EXERCISE DIRECTIONS:
In the records that come next, find every line with "yellow". Return those lines.

Object state change records:
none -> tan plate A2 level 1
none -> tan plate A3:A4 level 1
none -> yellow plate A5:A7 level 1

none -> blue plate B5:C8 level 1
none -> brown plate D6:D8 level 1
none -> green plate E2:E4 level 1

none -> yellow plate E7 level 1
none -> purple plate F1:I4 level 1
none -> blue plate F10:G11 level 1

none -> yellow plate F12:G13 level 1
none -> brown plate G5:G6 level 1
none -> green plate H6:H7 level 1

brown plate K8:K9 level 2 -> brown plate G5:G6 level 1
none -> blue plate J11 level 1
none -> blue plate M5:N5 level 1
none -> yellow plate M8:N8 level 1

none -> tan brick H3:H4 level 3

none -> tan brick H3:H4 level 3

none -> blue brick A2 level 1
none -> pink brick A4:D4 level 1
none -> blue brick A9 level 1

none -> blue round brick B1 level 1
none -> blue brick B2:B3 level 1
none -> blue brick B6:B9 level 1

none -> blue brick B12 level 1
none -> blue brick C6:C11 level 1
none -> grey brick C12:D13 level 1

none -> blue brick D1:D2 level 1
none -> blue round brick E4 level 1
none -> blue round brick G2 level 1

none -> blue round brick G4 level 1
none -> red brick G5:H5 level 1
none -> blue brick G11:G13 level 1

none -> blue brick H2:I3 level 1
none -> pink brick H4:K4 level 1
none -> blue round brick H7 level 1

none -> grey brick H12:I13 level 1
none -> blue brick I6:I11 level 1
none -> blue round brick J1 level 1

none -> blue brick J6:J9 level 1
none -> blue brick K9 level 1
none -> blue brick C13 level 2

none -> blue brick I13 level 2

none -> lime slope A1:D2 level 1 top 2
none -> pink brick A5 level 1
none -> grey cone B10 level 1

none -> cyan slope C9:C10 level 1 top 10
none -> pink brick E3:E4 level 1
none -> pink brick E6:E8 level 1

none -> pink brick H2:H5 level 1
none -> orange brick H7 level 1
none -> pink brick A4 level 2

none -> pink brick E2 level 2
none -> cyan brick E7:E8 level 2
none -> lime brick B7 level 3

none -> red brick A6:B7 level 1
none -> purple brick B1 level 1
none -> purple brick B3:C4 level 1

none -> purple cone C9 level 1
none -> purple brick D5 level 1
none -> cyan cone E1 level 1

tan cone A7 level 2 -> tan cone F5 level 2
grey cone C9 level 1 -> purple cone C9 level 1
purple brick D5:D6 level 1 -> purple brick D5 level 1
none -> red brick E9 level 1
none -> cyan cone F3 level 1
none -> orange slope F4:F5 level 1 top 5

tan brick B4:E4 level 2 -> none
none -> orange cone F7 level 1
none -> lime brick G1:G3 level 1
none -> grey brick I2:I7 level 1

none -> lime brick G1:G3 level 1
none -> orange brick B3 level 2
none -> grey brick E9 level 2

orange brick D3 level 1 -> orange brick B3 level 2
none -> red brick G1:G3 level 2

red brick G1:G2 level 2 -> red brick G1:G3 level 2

YOUR RESPONSE:
none -> yellow plate A5:A7 level 1
none -> yellow plate E7 level 1
none -> yellow plate F12:G13 level 1
none -> yellow plate M8:N8 level 1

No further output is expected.